* [TASK TO CARRY OUT]: Repeat exactly, and nothing more, the lines from the one that includes "building: none -> [312,332,440,455]" through the final line of the entries; skip the pictures.

* [DATA TO USE]:
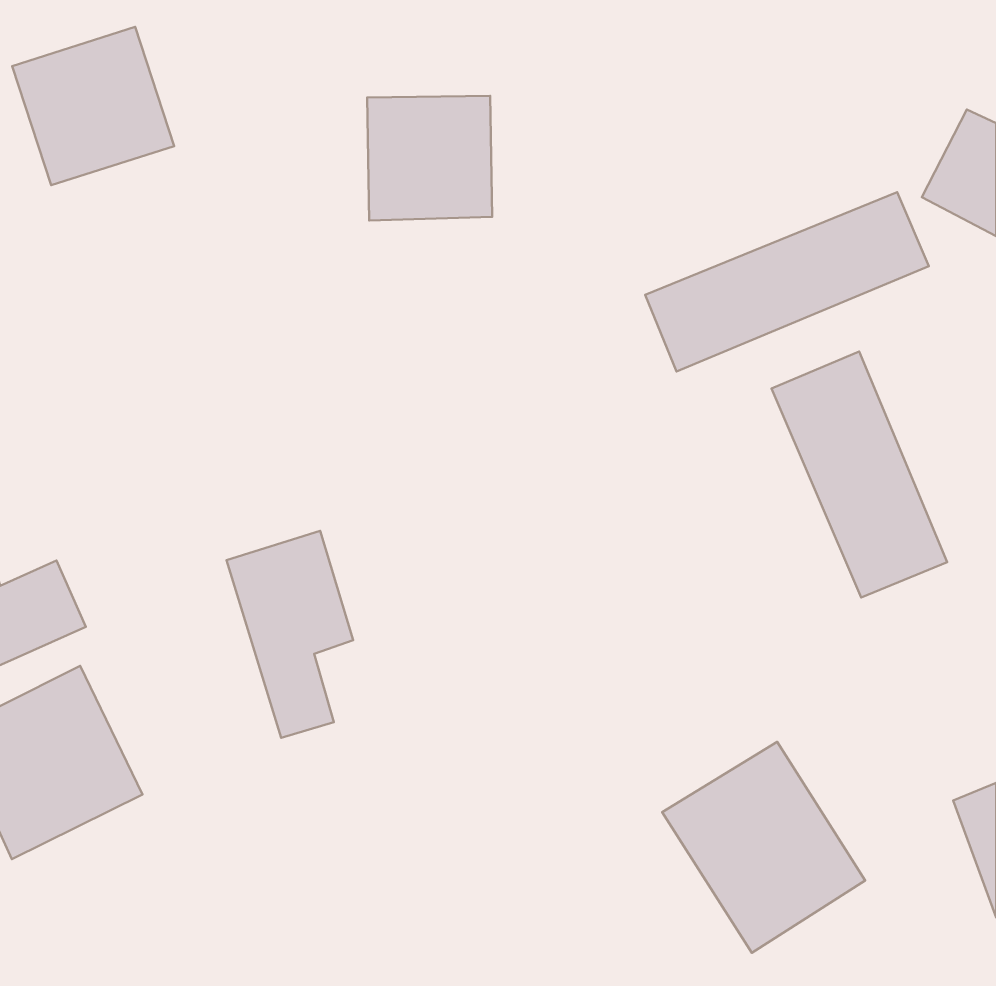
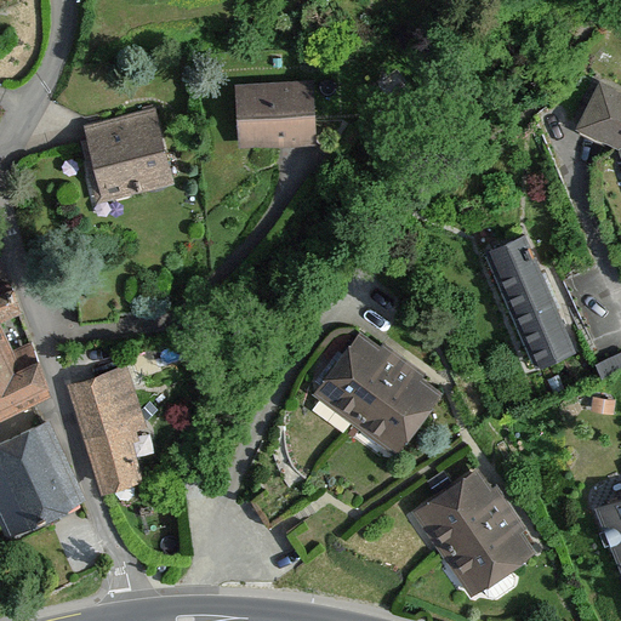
building: [12,27,174,185] -> [75,107,176,205]
building: [645,192,929,371] -> none
building: none -> [312,332,440,455]
building: [226,531,353,738] -> [70,365,149,494]

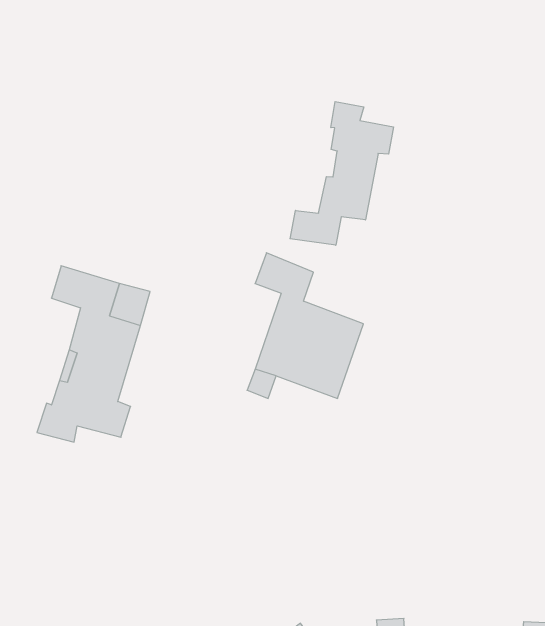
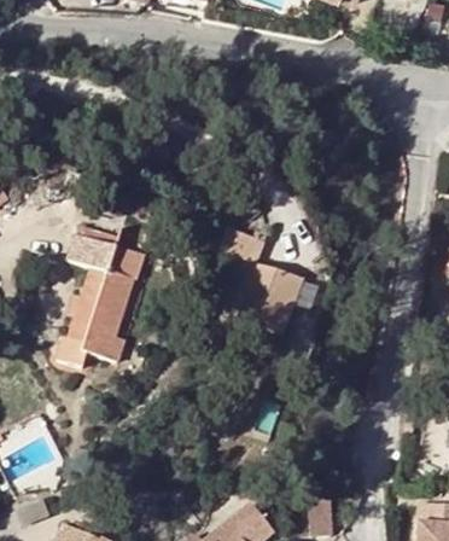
building: [290,102,393,245] -> none

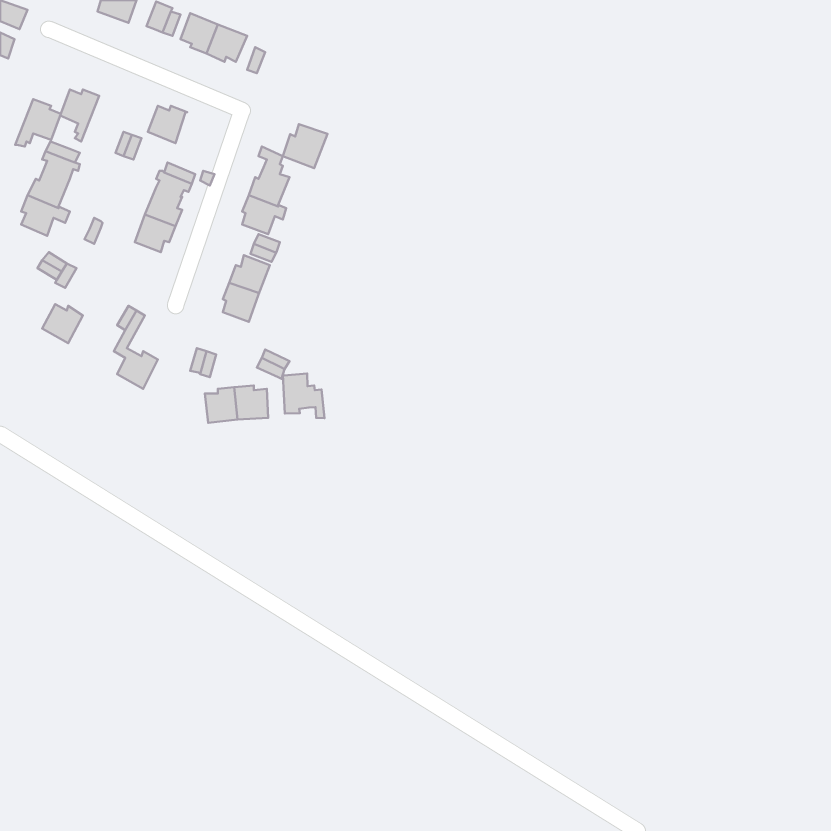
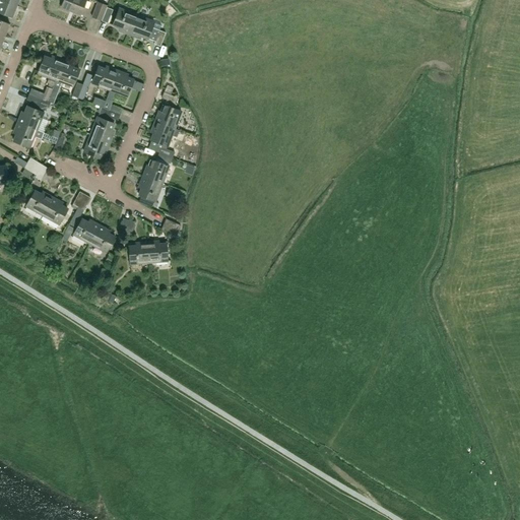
building: [15,99,61,146] -> [51,60,79,89]
building: none -> [110,70,133,96]
building: [283,124,327,168] -> none
building: none -> [43,197,68,224]
building: none -> [89,224,115,252]
building: [283,373,324,418] -> none

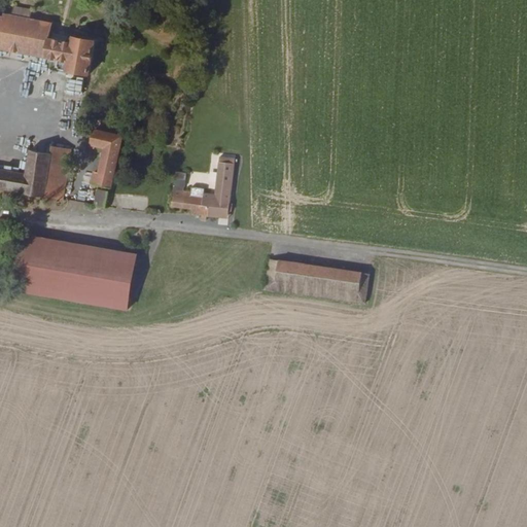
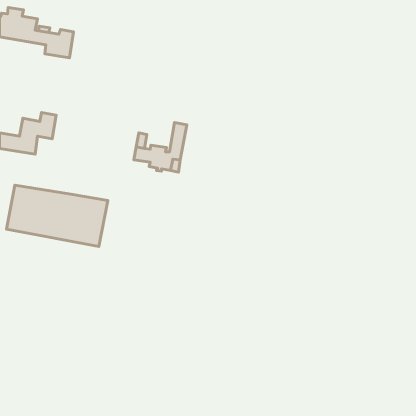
building: [91,129,120,204] -> none
building: [44,172,66,198] -> none
building: [266,260,371,307] -> none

* [SOLUTION TO THE EXERCISE]:
building: none -> [312,332,440,455]
building: [226,531,353,738] -> [70,365,149,494]

building: [290,102,393,245] -> none

building: [15,99,61,146] -> [51,60,79,89]
building: none -> [110,70,133,96]
building: [283,124,327,168] -> none
building: none -> [43,197,68,224]
building: none -> [89,224,115,252]
building: [283,373,324,418] -> none

building: [91,129,120,204] -> none
building: [44,172,66,198] -> none
building: [266,260,371,307] -> none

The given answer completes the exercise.